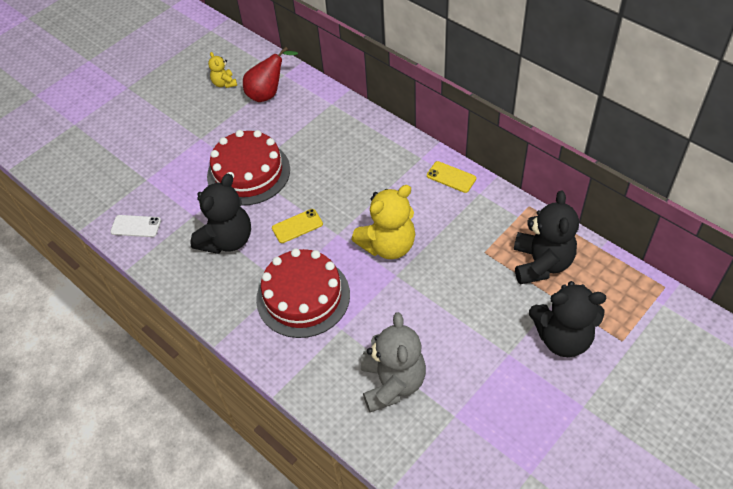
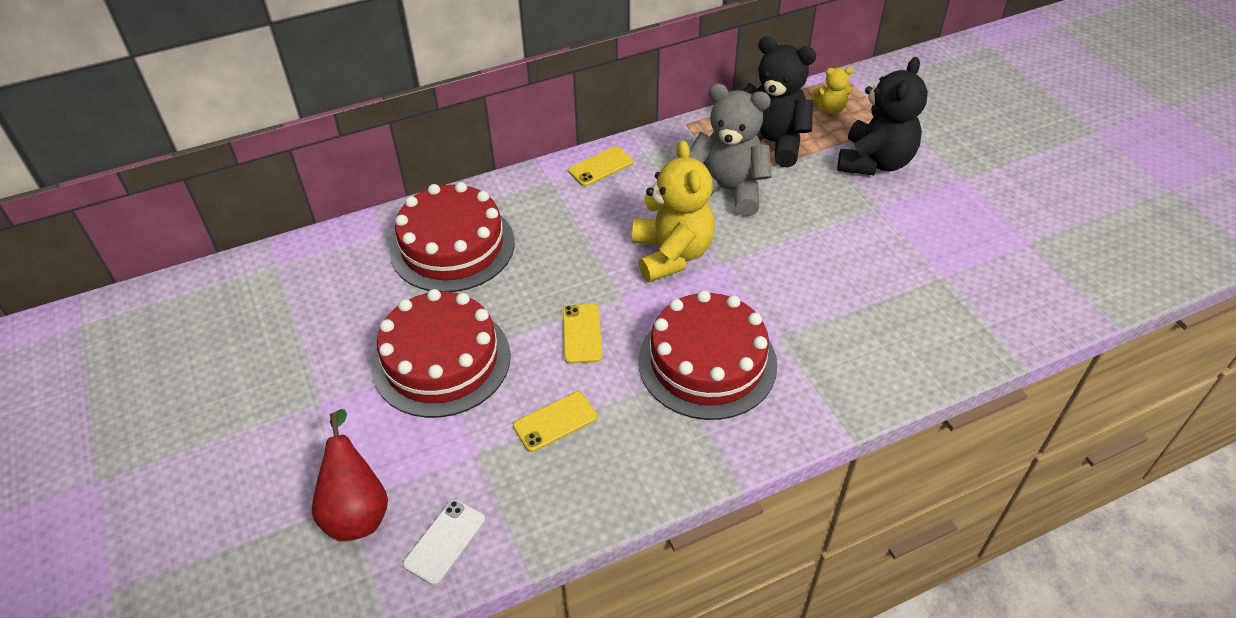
camera: 70 degrees left, 5 degrees down
(224, 83) = (225, 340): yellow teddy bear -> yellow teddy bear (830, 109)
(227, 240) = (555, 422): black teddy bear -> yellow phone
(268, 94) = (299, 294): red pear -> red pear (356, 510)
(337, 138) = (452, 246): none -> red cake
(392, 383) = (880, 315): grey teddy bear -> grey teddy bear (727, 190)

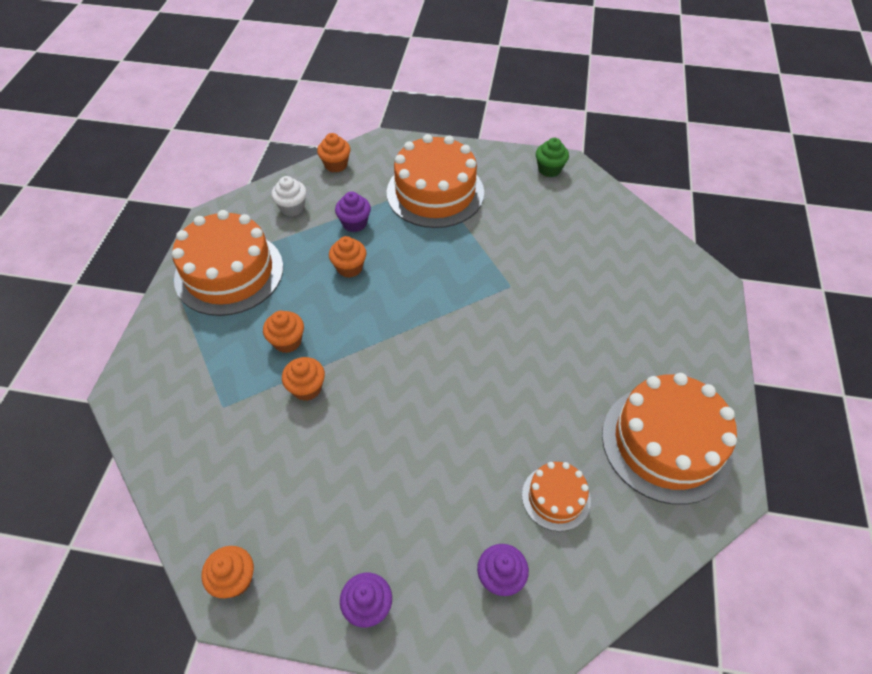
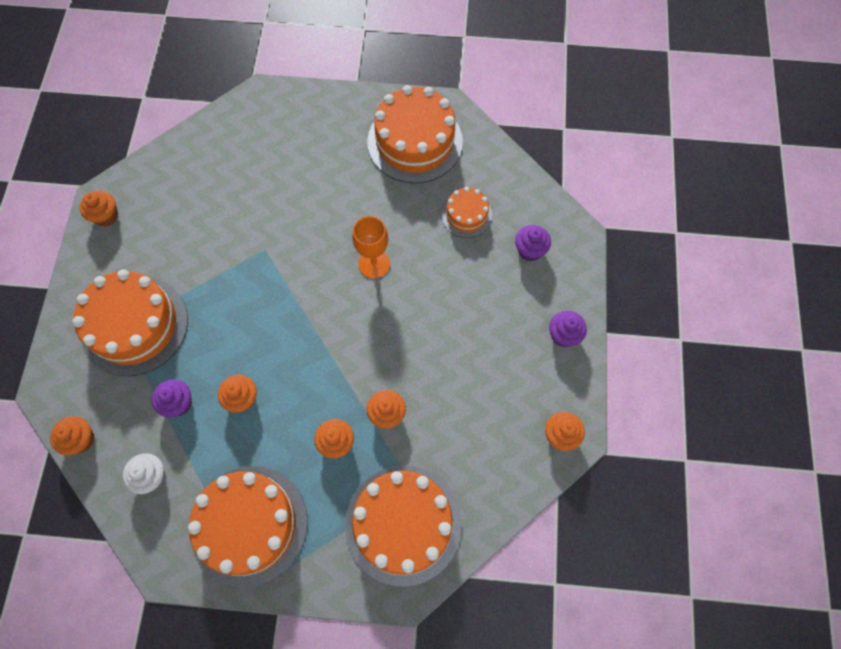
camera: 95 degrees left, 15 degrees up
(187, 395) = (403, 524): none -> orange cake
(488, 386) = (374, 264): none -> orange goblet
(549, 169) = (106, 216): green cupcake -> orange cupcake

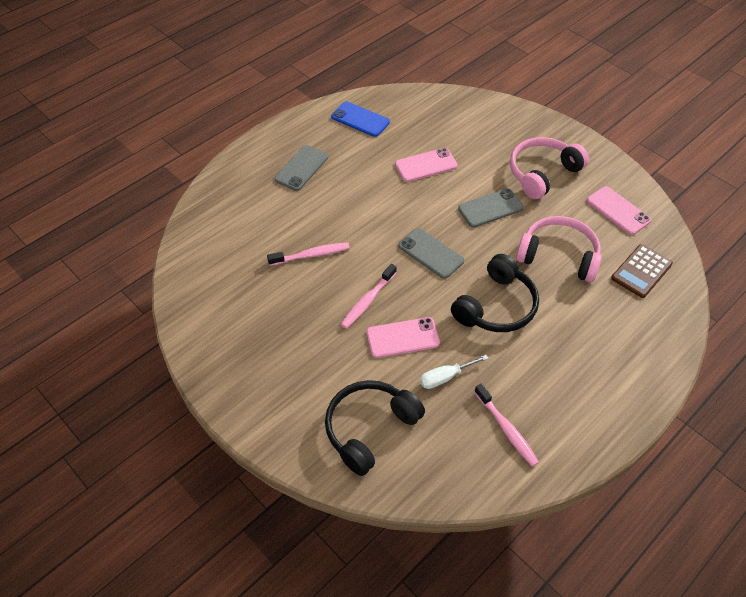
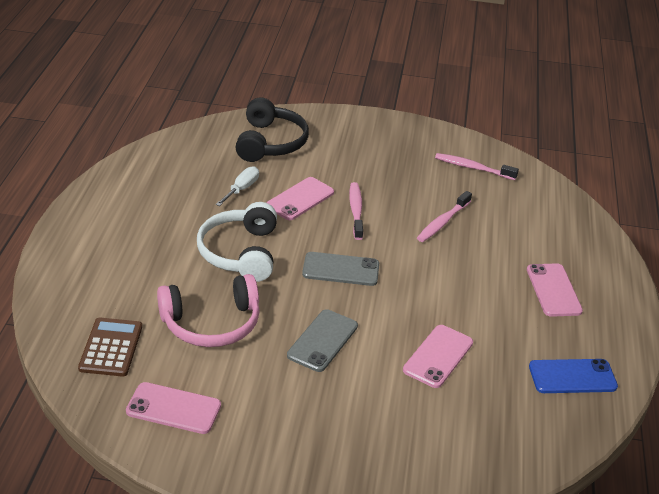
camera: 140 degrees right, 15 degrees down
(301, 168) = (553, 290): grey phone -> pink phone
(496, 306) = (240, 253): black headphones -> white headphones
(506, 429) = (167, 178): pink toothbrush -> pink toothbrush (472, 168)
(542, 173) = (298, 414): pink headphones -> none

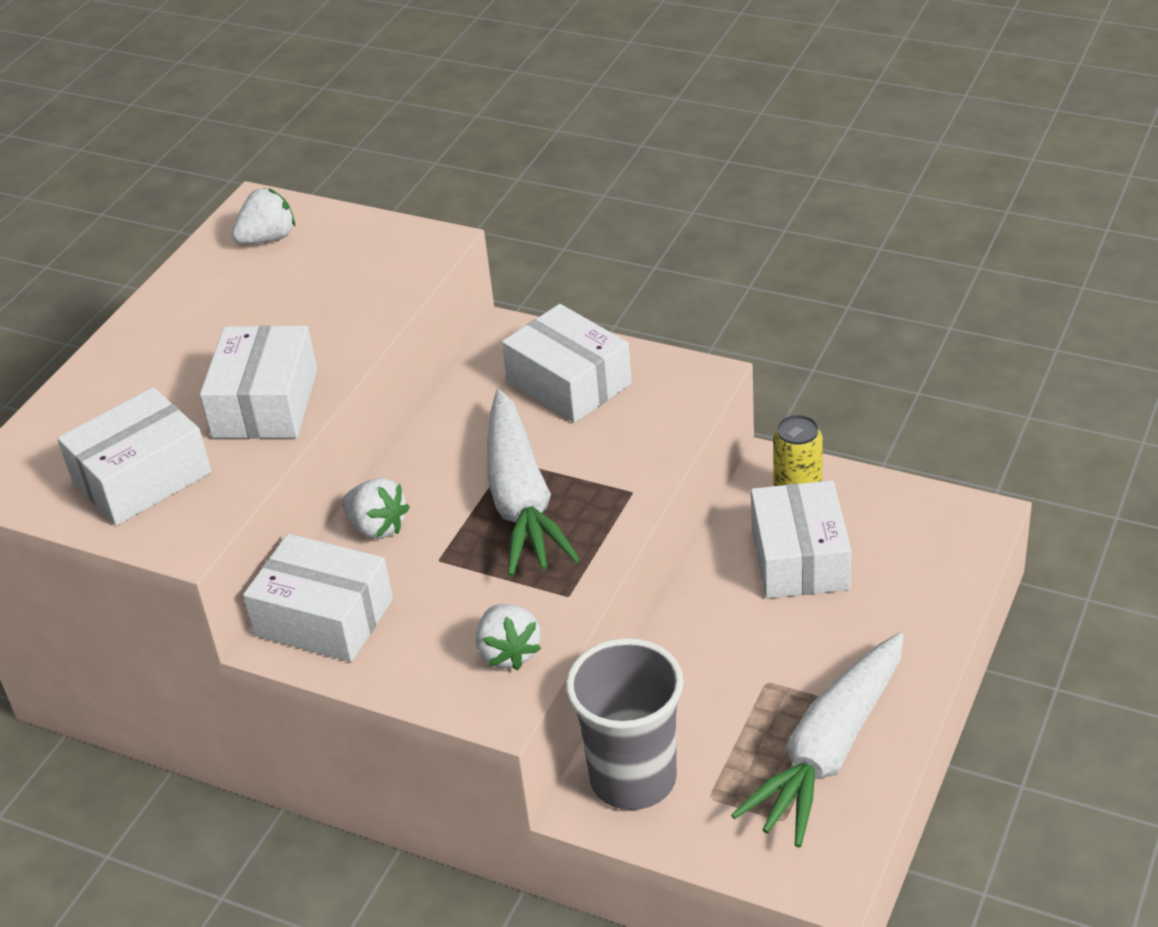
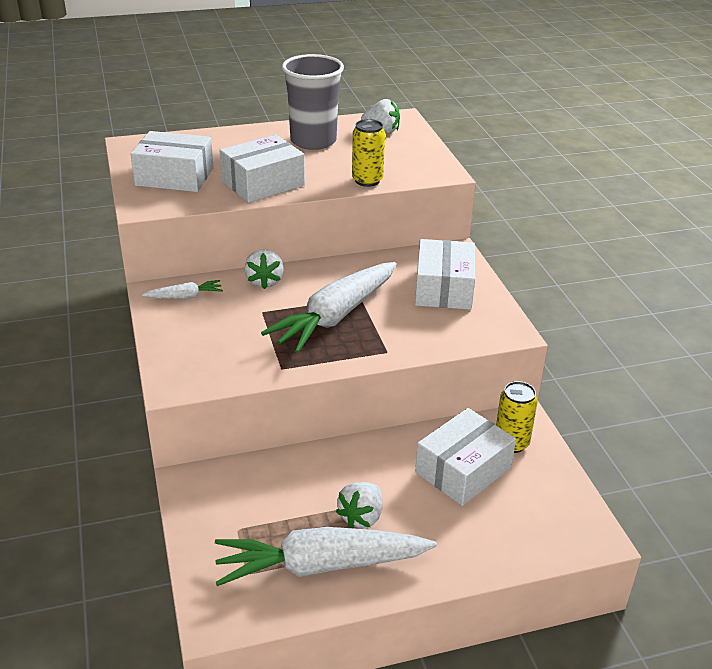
camera: 45 degrees right, 5 degrees down
(324, 617) = (184, 297): white box -> white carrot
(373, 312) = (367, 180): none -> yellow can
(508, 653) = (217, 368): white strawberry -> white strawberry (361, 517)
(633, 779) = (223, 489): grey cup -> grey cup (313, 141)

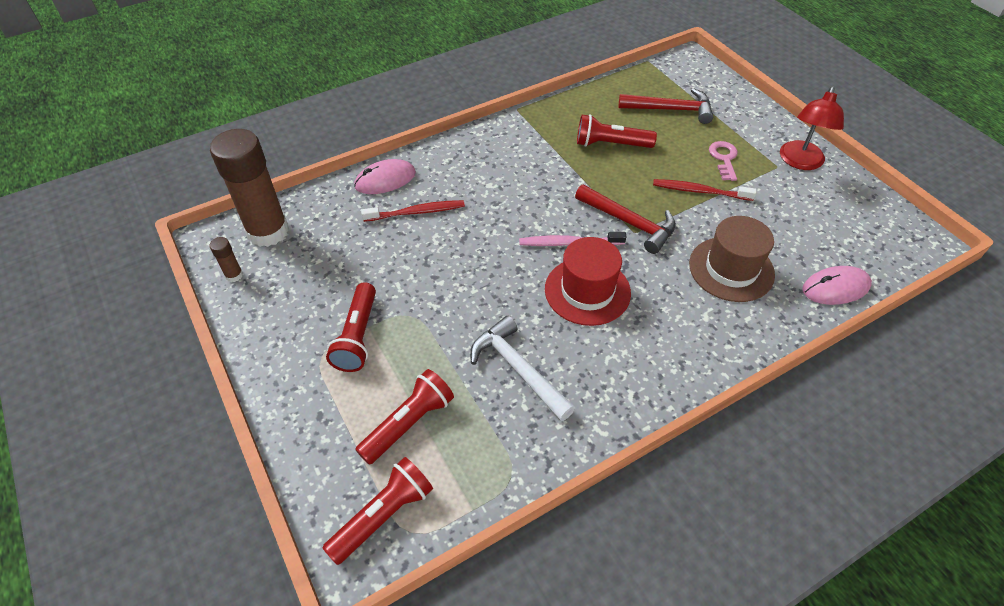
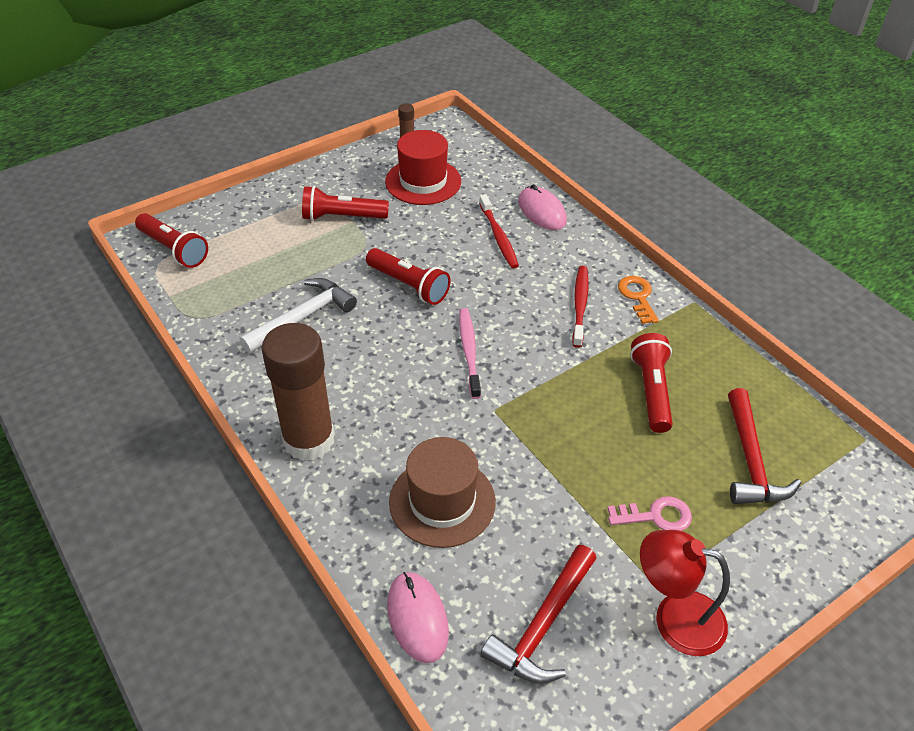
camera: 85 degrees right, 5 degrees down
(268, 231) = (459, 152): brown glue stick -> brown glue stick (309, 440)
(409, 423) = (252, 255): red flashlight -> red flashlight (409, 285)
(508, 137) = (637, 297): none -> orange key
(587, 291) = (400, 366): red hat -> red hat (423, 181)
(629, 223) = (509, 405): red hammer -> red hammer (543, 625)
(699, 191) = (580, 480): red toothbrush -> red toothbrush (580, 305)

■ ■ ■

▸ **EXERCISE**: Wherever the word "right" turns up in the records, copy out the line it is on.

▸ **ANSWER AREA**:
camera: 140 degrees right, 15 degrees down
camera: 45 degrees right, 5 degrees down
camera: 85 degrees right, 5 degrees down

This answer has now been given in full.